▶ _EXERCISE GOAL_
The entries are to be output word for word, with the pictures omitted.

▶ _GIVEN RECORDS_
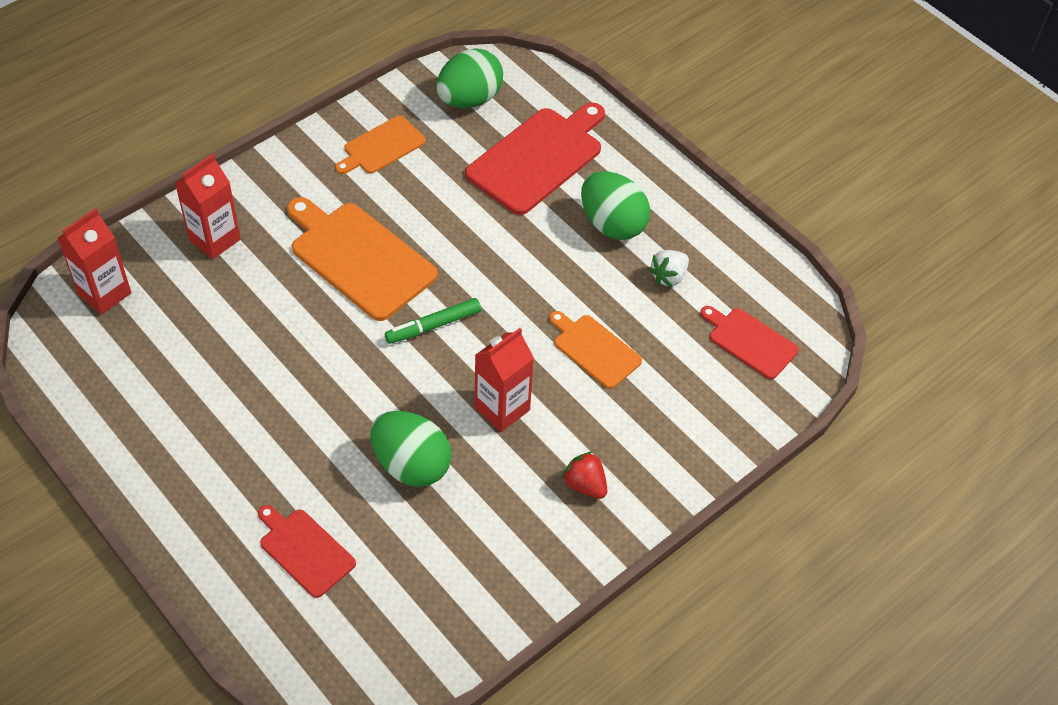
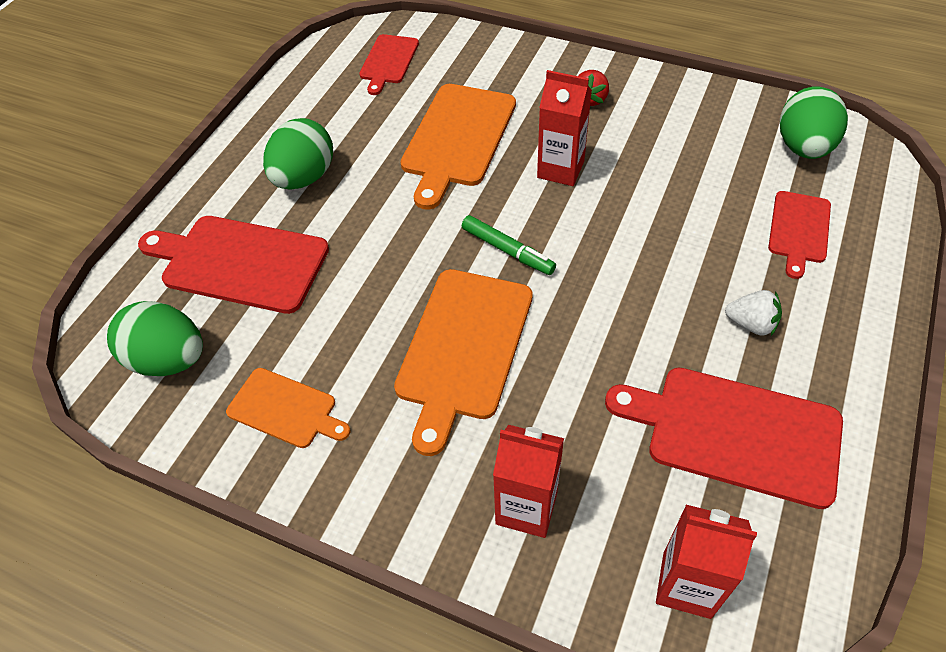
camera: 110 degrees left, 0 degrees up
(171, 379) = (735, 433): none -> red cutting board
(411, 465) = (662, 201): green egg -> green egg (803, 147)
(594, 349) = (457, 139): orange cutting board -> orange cutting board, size x1.74
(668, 277) = (347, 123): white strawberry -> white strawberry (751, 324)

▶ _ANSWER TO THE PROBLEM_
camera: 110 degrees left, 0 degrees up
(171, 379) = (735, 433): none -> red cutting board
(411, 465) = (662, 201): green egg -> green egg (803, 147)
(594, 349) = (457, 139): orange cutting board -> orange cutting board, size x1.74
(668, 277) = (347, 123): white strawberry -> white strawberry (751, 324)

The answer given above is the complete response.